- WORK TO BE COMPLETED -
In the entries below, find the line with "(692, 742) = (247, 403): red" and print exactly every line from there up to and including the line with "camera: 160 degrees left, 5 degrees up", with no other lines.
__________
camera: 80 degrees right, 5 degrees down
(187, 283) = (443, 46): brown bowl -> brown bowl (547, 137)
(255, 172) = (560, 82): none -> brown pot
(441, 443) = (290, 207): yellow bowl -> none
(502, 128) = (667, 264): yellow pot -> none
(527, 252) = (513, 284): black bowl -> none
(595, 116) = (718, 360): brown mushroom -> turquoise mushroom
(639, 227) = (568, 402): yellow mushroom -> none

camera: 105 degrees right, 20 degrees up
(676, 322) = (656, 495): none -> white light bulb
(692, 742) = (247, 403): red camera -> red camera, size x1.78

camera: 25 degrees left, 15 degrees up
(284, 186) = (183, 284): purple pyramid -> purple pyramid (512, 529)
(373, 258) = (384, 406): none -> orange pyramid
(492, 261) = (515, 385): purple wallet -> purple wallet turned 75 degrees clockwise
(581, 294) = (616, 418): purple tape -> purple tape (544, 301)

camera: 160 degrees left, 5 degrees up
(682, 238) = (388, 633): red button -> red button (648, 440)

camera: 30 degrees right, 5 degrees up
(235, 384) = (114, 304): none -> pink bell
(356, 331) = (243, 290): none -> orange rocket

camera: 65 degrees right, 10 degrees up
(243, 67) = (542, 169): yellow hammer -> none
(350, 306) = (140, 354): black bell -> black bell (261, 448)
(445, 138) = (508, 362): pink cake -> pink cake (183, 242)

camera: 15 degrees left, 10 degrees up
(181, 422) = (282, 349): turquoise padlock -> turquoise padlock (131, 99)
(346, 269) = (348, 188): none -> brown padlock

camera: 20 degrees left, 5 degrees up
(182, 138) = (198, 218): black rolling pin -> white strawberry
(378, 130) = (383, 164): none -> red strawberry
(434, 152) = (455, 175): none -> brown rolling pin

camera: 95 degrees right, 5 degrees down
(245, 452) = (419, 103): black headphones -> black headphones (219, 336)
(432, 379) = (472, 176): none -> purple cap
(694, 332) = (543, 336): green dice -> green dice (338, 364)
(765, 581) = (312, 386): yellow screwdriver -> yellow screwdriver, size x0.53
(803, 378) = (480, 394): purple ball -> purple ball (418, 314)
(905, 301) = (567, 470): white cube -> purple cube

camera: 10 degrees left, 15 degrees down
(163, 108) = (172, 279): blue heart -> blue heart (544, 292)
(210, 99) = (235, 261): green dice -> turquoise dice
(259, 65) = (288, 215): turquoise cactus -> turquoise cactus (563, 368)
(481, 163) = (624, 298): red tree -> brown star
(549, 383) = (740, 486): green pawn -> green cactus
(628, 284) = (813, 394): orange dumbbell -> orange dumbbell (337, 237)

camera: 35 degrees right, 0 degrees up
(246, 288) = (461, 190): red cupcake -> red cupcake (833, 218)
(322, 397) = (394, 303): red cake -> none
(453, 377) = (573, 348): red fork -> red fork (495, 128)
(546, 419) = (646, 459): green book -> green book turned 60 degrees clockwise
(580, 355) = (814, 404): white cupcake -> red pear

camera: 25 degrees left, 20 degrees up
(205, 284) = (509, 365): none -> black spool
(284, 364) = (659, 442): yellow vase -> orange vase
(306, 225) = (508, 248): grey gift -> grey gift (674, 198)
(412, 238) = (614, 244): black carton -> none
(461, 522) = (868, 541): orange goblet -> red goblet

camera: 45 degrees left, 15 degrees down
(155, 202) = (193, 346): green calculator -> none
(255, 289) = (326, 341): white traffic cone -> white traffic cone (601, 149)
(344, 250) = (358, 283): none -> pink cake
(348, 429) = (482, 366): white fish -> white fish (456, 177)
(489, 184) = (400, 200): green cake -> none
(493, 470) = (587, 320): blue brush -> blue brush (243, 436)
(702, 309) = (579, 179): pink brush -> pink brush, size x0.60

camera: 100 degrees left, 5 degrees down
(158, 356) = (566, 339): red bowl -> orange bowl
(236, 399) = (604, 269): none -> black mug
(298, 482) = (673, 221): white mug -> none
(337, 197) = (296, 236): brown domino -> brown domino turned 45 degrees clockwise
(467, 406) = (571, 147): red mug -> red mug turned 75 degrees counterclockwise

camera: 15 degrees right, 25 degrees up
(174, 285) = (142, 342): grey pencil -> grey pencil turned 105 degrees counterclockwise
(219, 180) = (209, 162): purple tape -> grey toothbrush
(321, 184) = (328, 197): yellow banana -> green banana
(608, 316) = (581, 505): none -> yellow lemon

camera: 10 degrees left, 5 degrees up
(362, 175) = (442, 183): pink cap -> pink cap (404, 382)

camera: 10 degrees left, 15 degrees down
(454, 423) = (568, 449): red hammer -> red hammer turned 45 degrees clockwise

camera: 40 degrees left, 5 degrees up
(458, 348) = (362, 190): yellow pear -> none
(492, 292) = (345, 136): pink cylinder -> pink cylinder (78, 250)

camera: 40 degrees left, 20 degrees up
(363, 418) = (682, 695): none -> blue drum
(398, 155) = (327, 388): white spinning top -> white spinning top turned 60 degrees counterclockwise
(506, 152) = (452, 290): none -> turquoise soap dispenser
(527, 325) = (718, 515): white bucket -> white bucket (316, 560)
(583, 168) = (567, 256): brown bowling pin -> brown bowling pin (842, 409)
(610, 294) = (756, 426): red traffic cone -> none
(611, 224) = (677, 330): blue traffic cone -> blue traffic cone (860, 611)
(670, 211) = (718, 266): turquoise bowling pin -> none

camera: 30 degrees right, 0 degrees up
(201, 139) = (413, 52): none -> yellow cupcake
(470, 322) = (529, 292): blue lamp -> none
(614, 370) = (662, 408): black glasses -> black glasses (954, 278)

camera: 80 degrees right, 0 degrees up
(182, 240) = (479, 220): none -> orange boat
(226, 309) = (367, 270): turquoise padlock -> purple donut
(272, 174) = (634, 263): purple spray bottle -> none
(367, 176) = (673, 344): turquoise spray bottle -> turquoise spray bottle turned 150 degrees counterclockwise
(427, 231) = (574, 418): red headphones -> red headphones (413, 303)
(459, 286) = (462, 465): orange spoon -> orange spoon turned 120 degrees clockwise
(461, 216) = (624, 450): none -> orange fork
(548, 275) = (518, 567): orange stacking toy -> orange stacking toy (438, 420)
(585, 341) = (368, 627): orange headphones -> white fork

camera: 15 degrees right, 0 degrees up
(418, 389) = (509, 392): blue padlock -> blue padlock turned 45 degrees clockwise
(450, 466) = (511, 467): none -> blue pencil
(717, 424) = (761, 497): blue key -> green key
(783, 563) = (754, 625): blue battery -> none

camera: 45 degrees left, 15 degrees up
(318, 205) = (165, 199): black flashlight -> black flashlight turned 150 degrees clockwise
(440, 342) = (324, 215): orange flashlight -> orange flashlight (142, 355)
__________
- SOLVED EXERCISE -
(692, 742) = (247, 403): red camera -> red camera, size x1.78

camera: 25 degrees left, 15 degrees up
(284, 186) = (183, 284): purple pyramid -> purple pyramid (512, 529)
(373, 258) = (384, 406): none -> orange pyramid
(492, 261) = (515, 385): purple wallet -> purple wallet turned 75 degrees clockwise
(581, 294) = (616, 418): purple tape -> purple tape (544, 301)

camera: 160 degrees left, 5 degrees up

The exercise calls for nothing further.